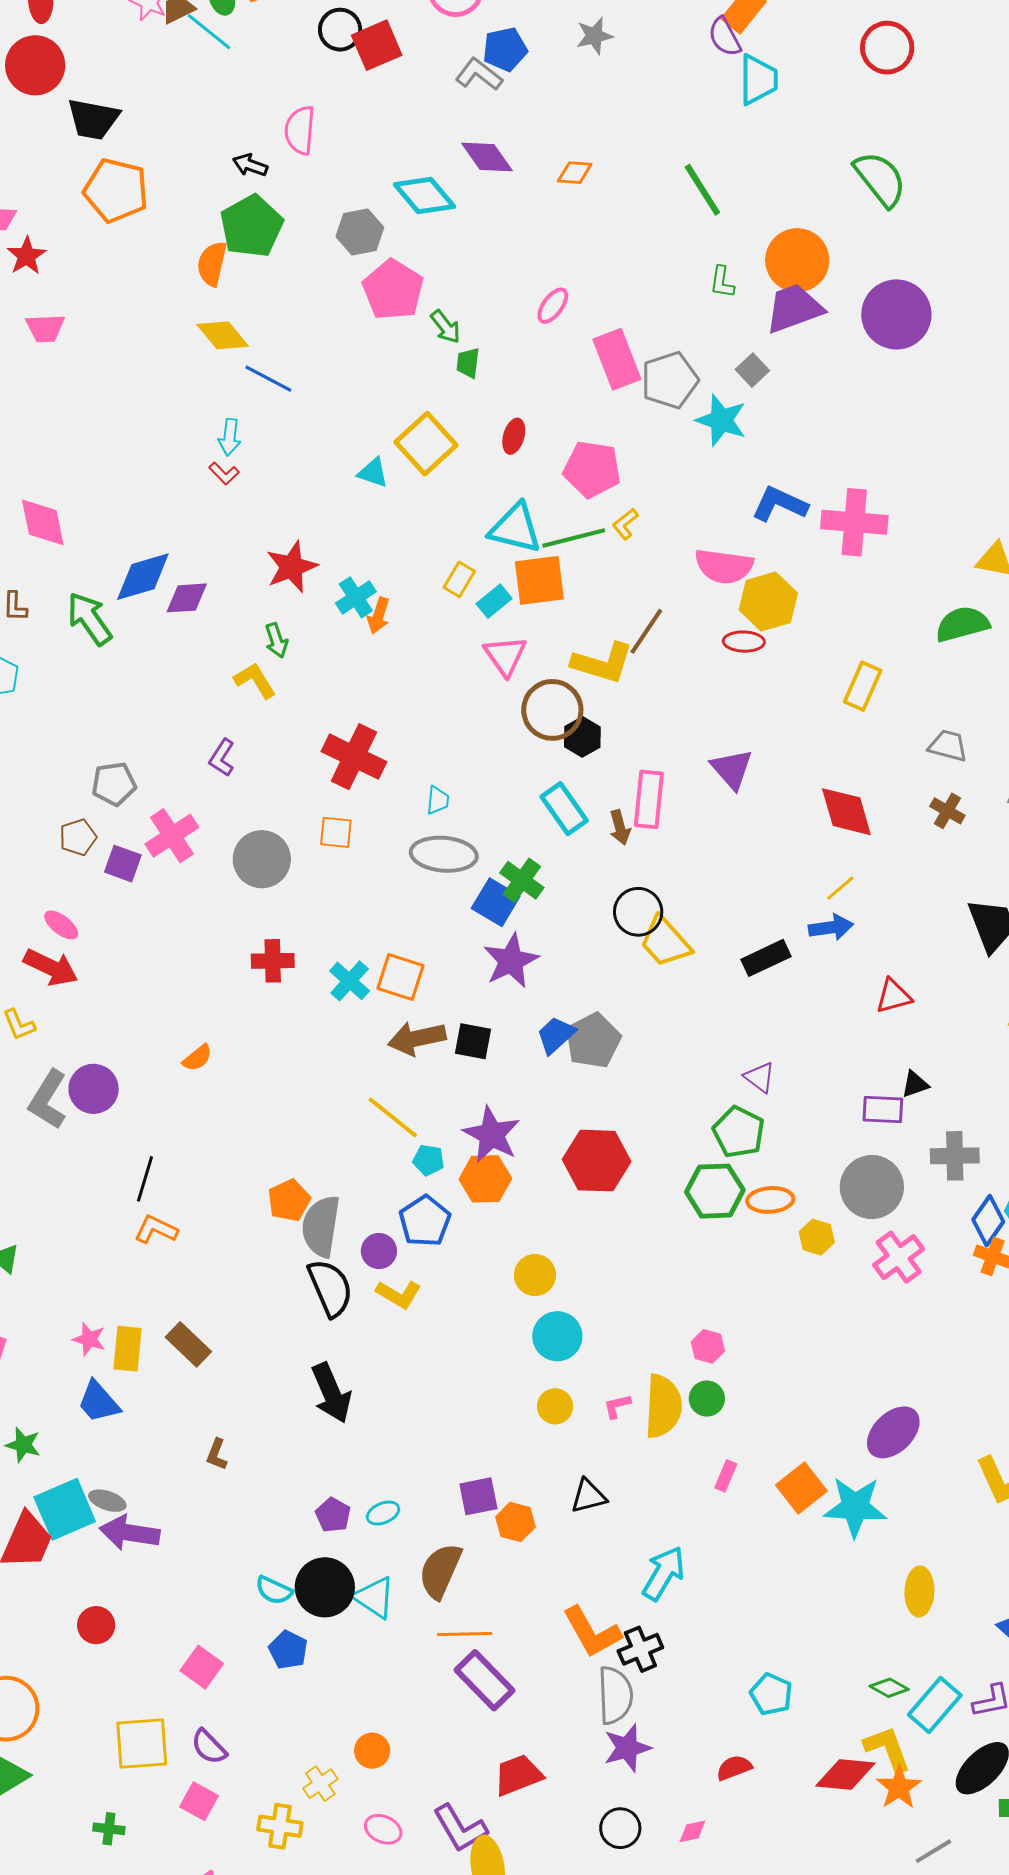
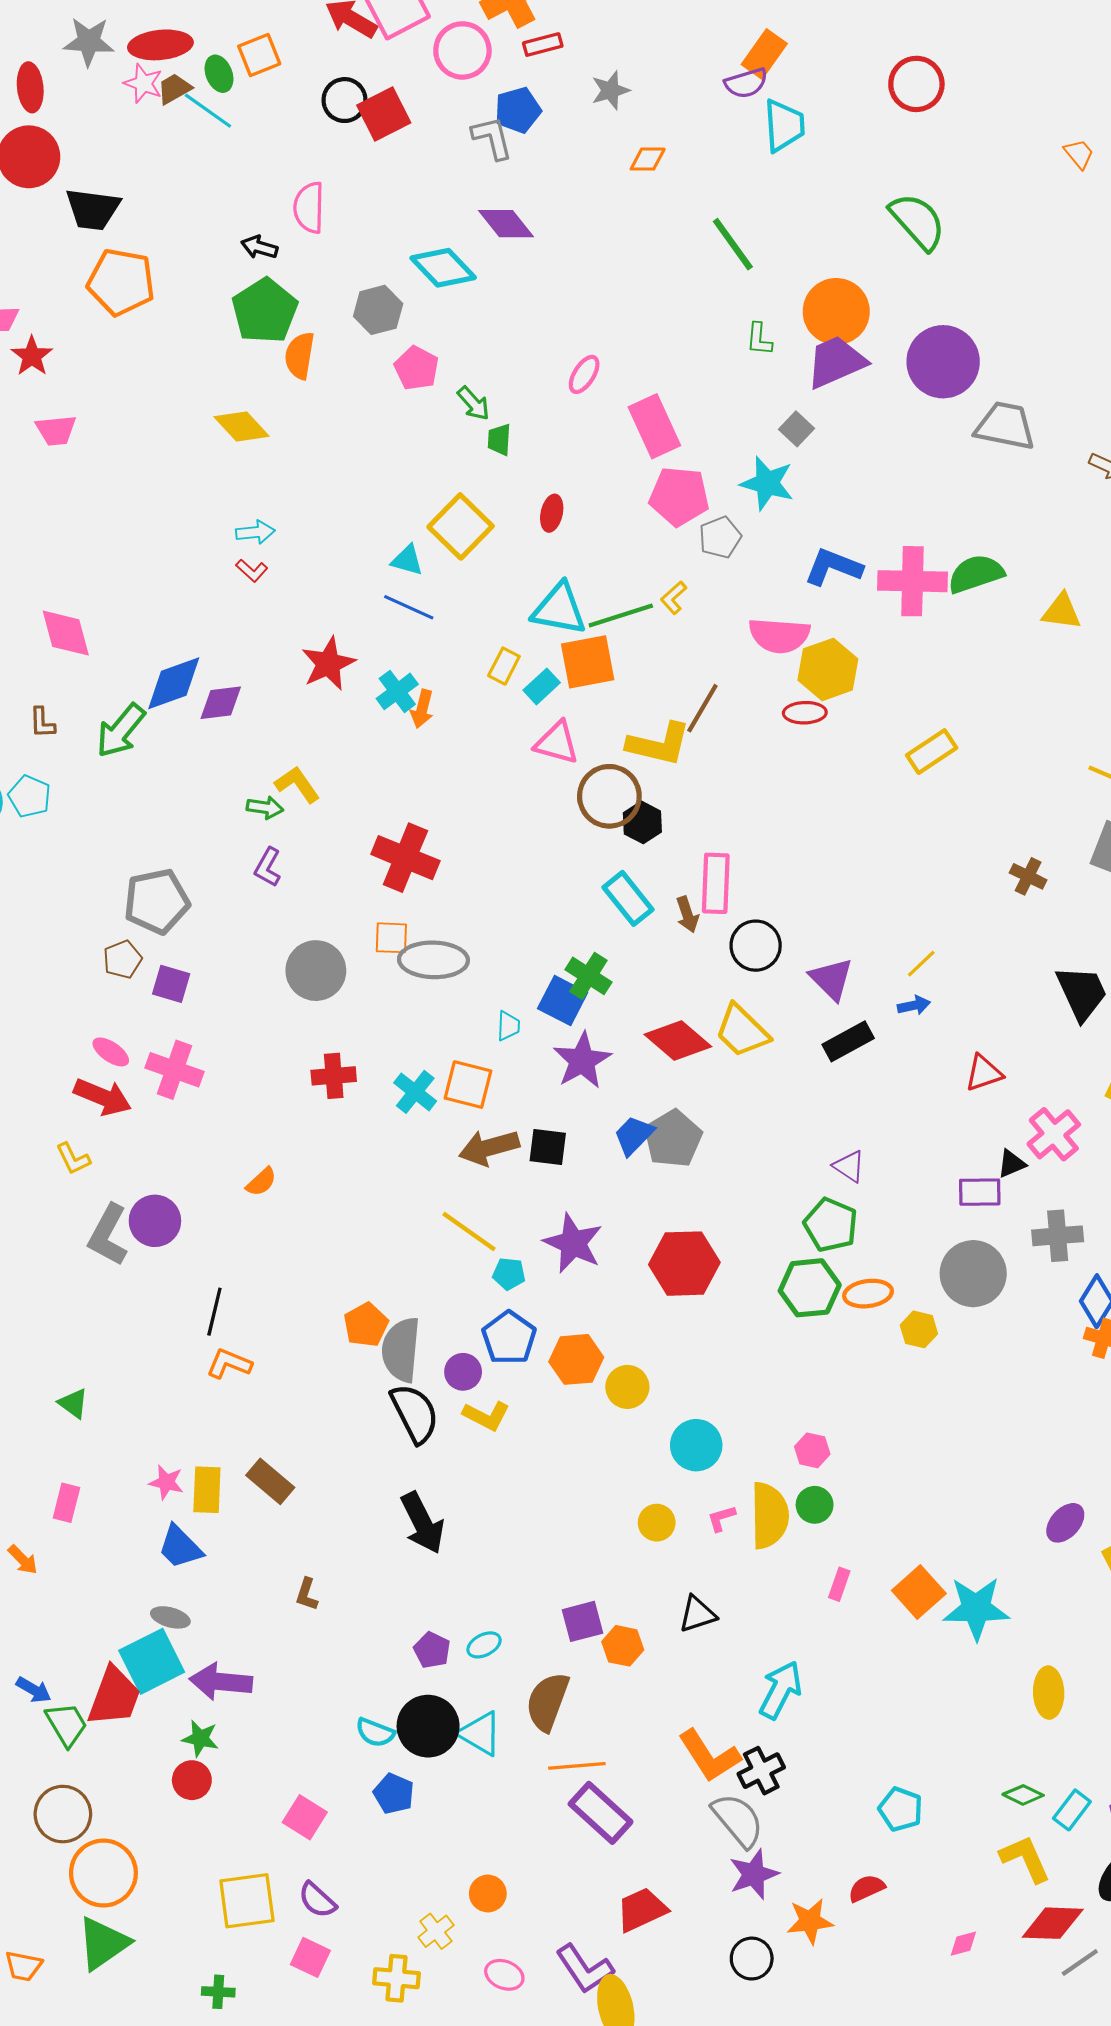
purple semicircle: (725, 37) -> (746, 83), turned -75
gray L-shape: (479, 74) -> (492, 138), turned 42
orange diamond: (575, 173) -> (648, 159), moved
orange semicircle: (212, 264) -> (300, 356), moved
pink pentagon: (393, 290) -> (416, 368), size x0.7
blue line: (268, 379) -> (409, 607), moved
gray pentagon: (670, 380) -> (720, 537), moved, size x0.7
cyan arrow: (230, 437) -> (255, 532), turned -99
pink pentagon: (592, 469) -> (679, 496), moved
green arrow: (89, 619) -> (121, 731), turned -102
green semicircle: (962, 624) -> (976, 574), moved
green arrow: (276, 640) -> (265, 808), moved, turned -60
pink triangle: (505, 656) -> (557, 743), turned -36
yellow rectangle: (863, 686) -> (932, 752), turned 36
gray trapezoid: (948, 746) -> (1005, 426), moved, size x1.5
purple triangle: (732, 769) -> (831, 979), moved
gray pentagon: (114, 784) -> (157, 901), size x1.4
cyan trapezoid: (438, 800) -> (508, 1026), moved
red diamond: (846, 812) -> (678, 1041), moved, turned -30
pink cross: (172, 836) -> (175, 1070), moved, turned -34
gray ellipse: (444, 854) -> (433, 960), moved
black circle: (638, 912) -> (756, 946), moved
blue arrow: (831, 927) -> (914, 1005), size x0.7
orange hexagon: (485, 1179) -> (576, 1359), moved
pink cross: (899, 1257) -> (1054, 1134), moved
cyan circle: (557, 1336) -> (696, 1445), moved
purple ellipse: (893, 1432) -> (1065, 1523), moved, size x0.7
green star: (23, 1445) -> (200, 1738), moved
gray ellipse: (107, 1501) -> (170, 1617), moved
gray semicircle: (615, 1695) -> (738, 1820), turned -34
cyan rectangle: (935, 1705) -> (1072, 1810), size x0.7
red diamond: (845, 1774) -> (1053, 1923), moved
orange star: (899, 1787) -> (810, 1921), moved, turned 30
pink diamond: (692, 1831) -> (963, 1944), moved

* * *

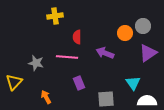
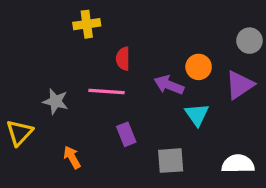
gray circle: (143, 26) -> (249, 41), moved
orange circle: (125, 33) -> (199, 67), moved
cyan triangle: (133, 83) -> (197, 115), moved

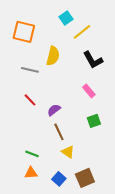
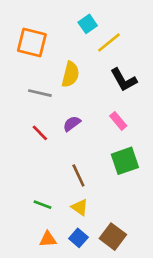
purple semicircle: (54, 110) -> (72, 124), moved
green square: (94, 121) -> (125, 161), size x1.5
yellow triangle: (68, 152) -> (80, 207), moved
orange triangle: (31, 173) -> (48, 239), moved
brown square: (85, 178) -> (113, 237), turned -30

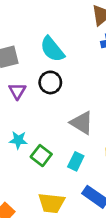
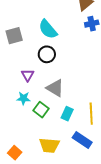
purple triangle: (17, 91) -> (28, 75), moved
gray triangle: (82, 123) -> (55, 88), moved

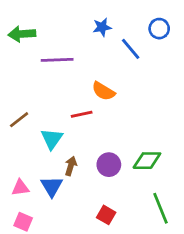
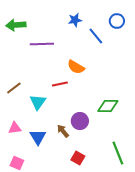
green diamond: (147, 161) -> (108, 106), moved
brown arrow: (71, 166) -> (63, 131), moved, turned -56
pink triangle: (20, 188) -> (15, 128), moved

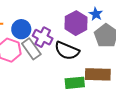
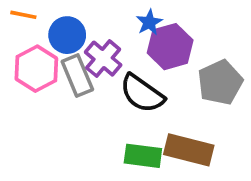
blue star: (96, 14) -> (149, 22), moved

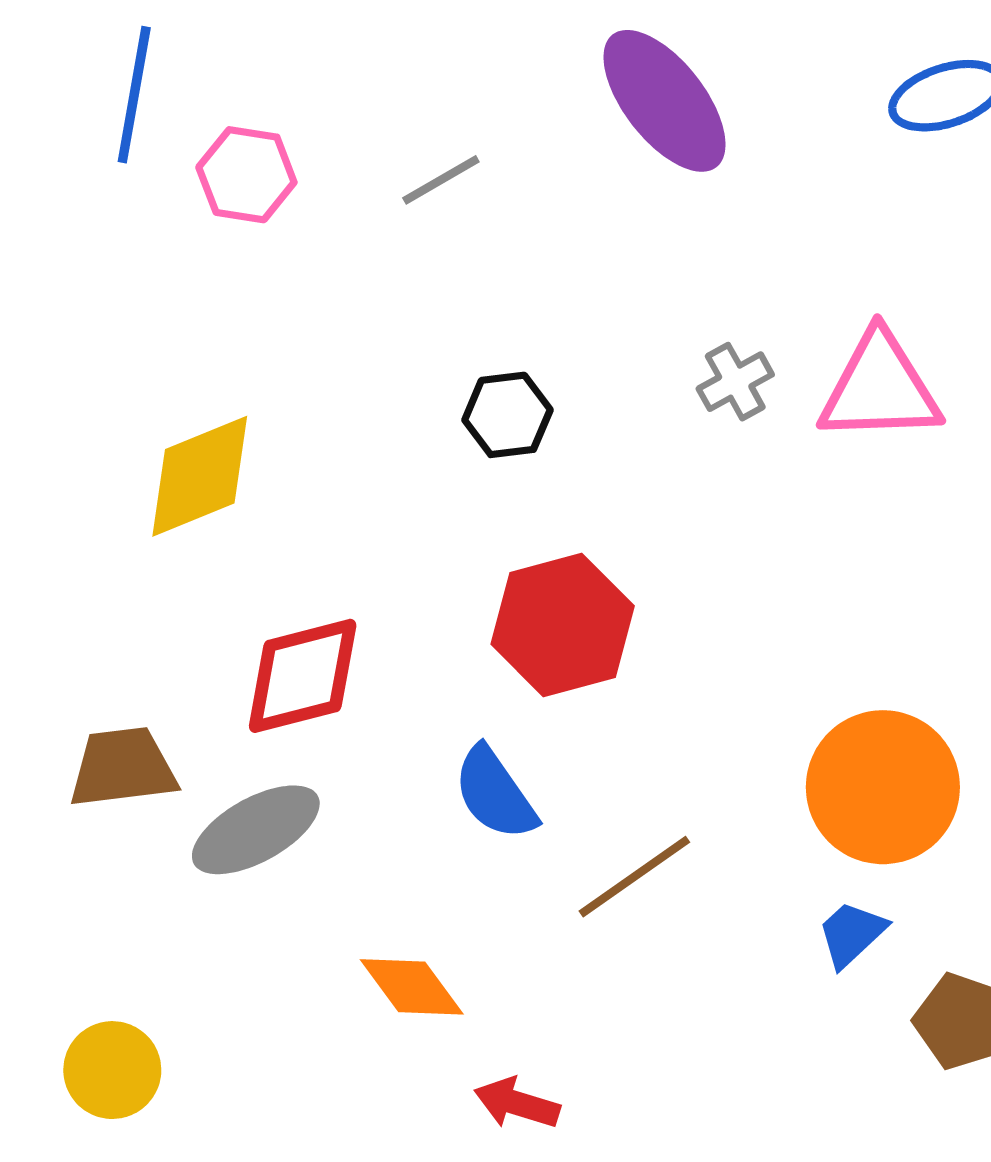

- _REQUIRED ACTION_:
Reproduce the data above exactly, but only the lines from the one showing "green square: (94, 121)" through the one showing "blue star: (96, 14) -> (149, 22), moved", with both ends kept and the pictures left out.

- _OUTPUT FOR THIS EXERCISE_:
green square: (94, 121) -> (125, 161), size x1.5
yellow triangle: (68, 152) -> (80, 207), moved
orange triangle: (31, 173) -> (48, 239), moved
brown square: (85, 178) -> (113, 237), turned -30

purple triangle: (17, 91) -> (28, 75), moved
gray triangle: (82, 123) -> (55, 88), moved

green diamond: (147, 161) -> (108, 106), moved
brown arrow: (71, 166) -> (63, 131), moved, turned -56
pink triangle: (20, 188) -> (15, 128), moved

blue star: (96, 14) -> (149, 22), moved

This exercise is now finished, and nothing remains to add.